━━ Record extracts ━━

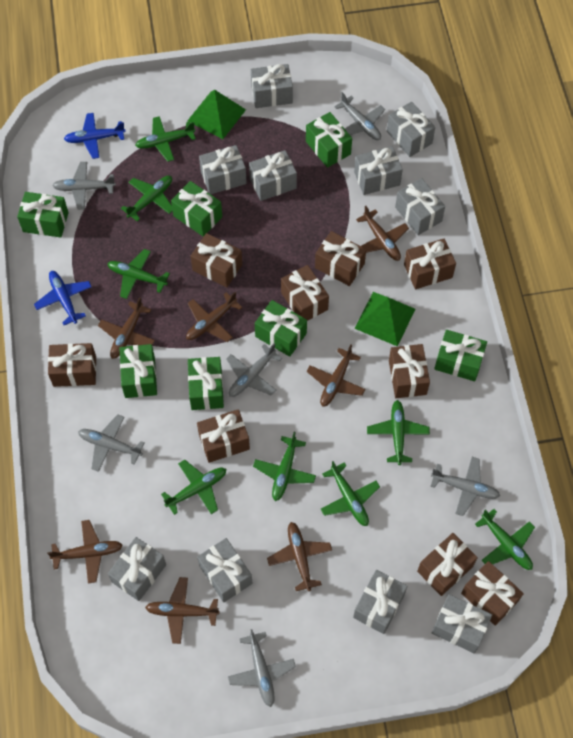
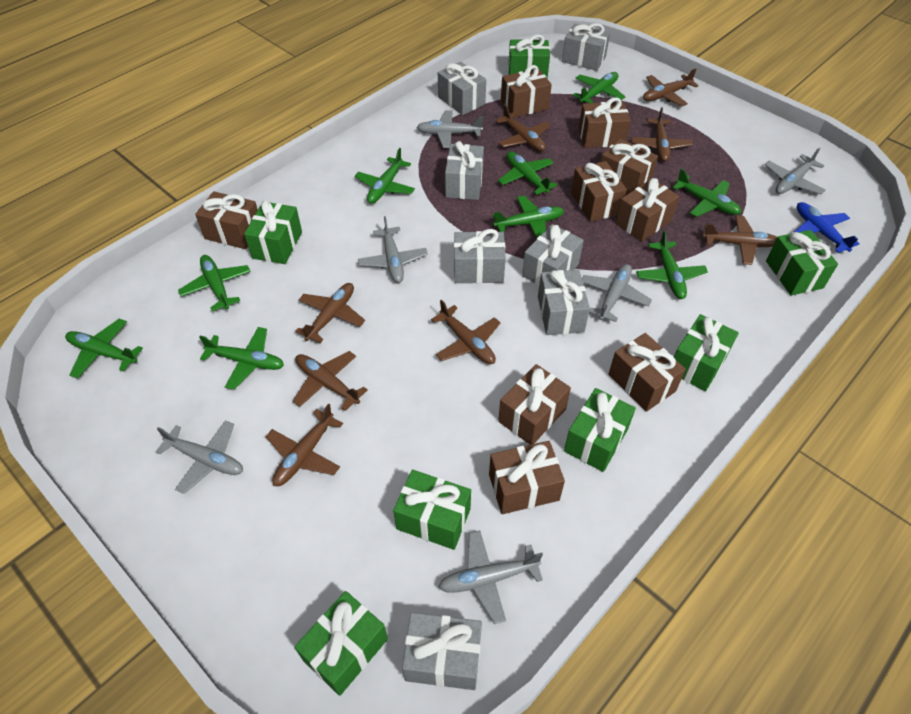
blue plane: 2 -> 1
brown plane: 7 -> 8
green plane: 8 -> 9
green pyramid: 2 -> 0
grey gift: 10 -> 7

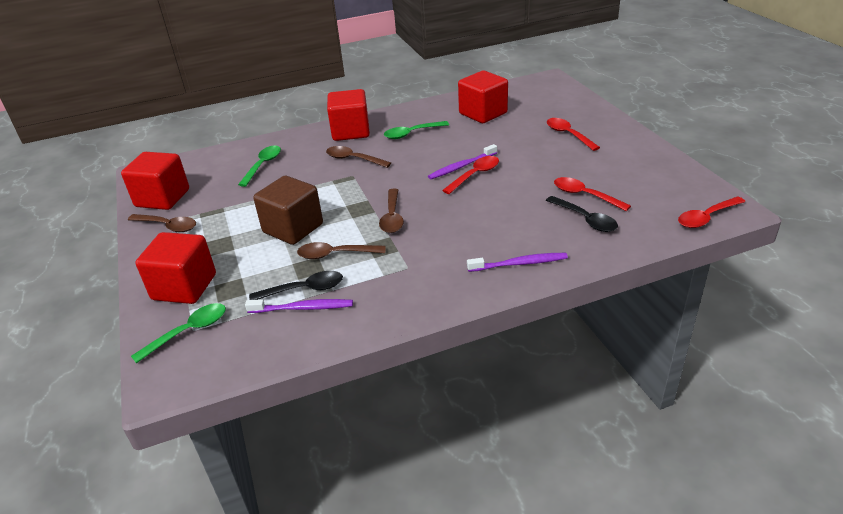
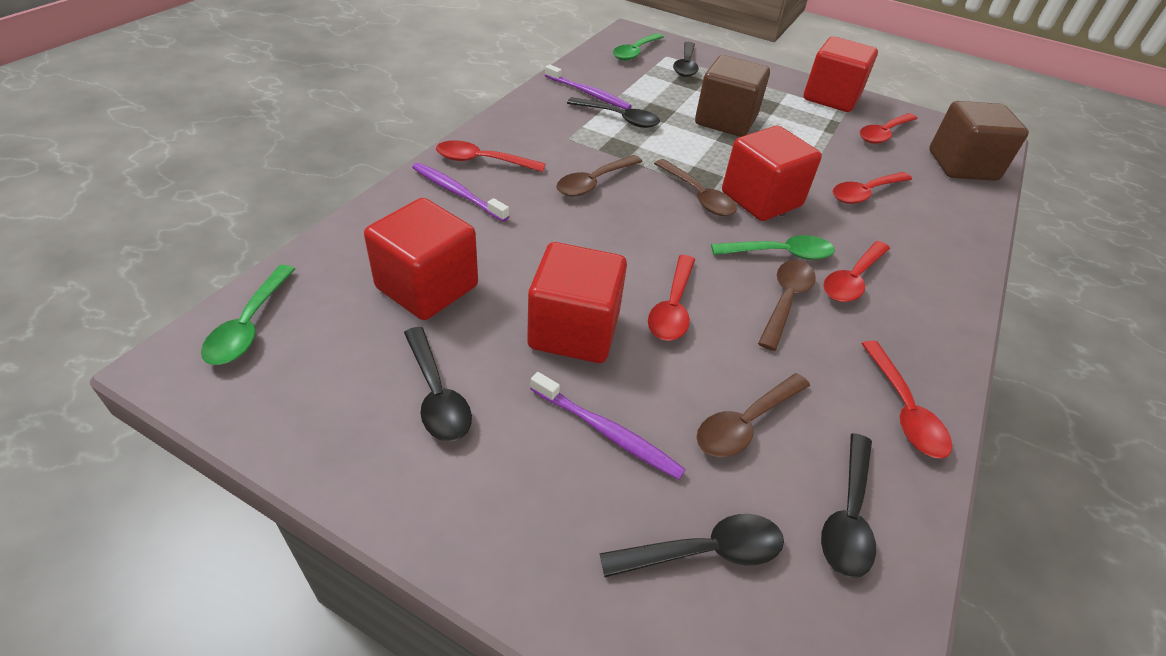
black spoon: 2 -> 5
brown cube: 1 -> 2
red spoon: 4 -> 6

━━━
━━ Record extracts ━━

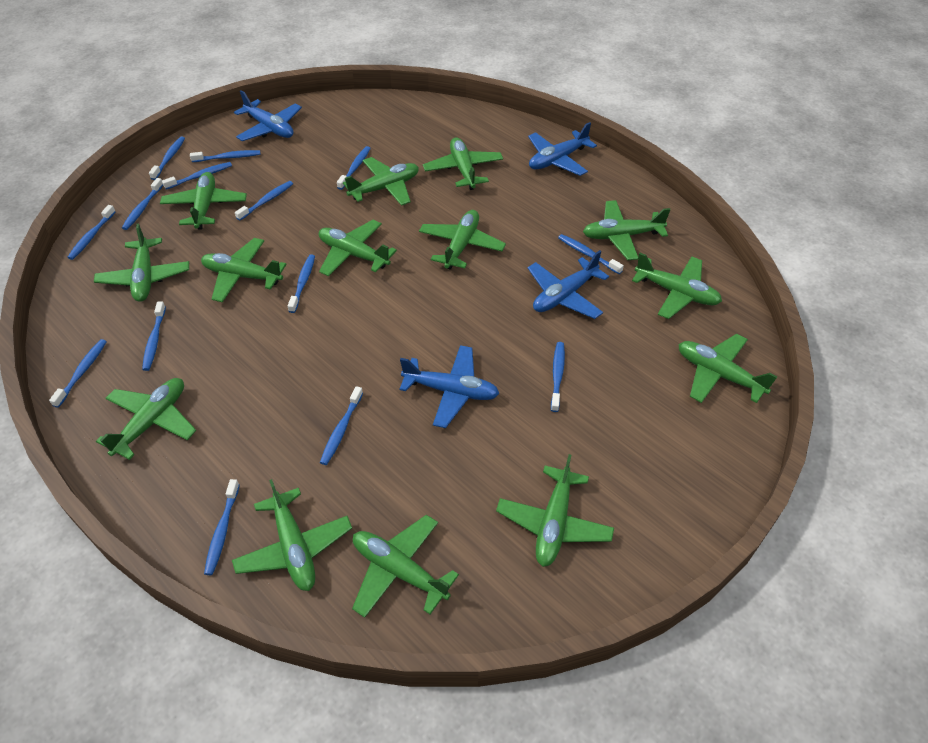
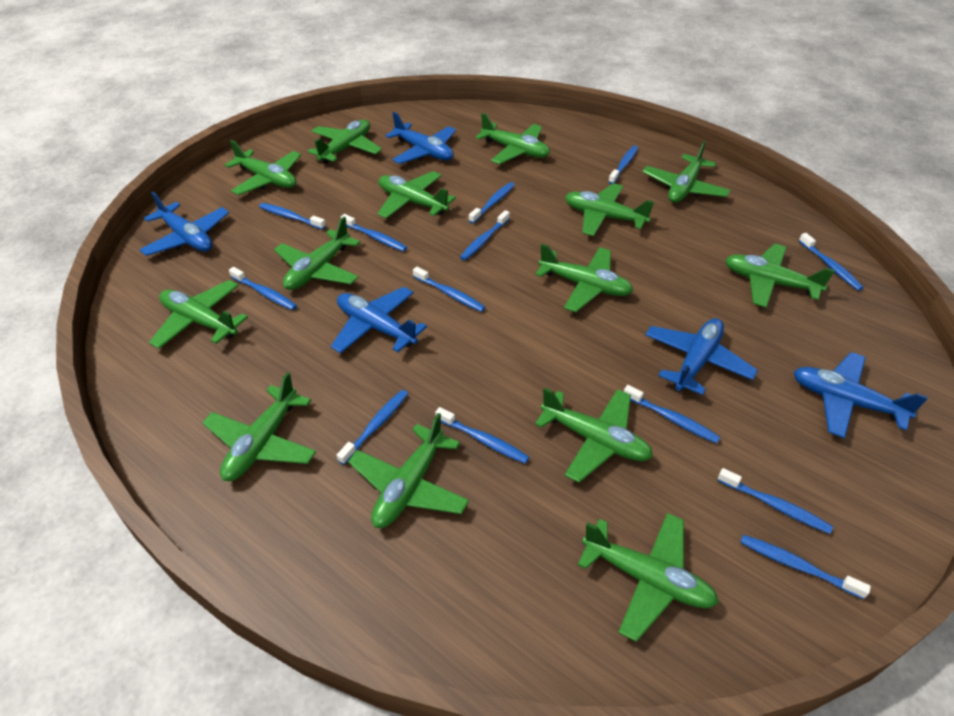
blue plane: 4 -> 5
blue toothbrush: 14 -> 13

━━━

Exercise: Range to copy from the records above: the line containing "grey gift: 10 -> 7" to the line containing "red spoon: 4 -> 6", both included. Output those lines exactly and only those, skipping pictures.

Exercise solution:
grey gift: 10 -> 7

black spoon: 2 -> 5
brown cube: 1 -> 2
red spoon: 4 -> 6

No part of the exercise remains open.